DIRECTIONS: Every line with "first" in it should be copied from the data.

(Records from a dataset)
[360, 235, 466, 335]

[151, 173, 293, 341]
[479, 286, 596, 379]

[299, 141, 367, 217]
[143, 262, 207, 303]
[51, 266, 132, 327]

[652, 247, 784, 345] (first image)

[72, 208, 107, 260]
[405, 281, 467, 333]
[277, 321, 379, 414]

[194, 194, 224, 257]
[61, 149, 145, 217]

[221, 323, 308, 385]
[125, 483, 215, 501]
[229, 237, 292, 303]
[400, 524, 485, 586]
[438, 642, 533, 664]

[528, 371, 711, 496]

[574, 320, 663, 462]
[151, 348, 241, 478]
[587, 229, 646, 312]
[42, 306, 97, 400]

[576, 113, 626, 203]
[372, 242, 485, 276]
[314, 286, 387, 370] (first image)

SOLUTION TO THIS TASK:
[652, 247, 784, 345] (first image)
[314, 286, 387, 370] (first image)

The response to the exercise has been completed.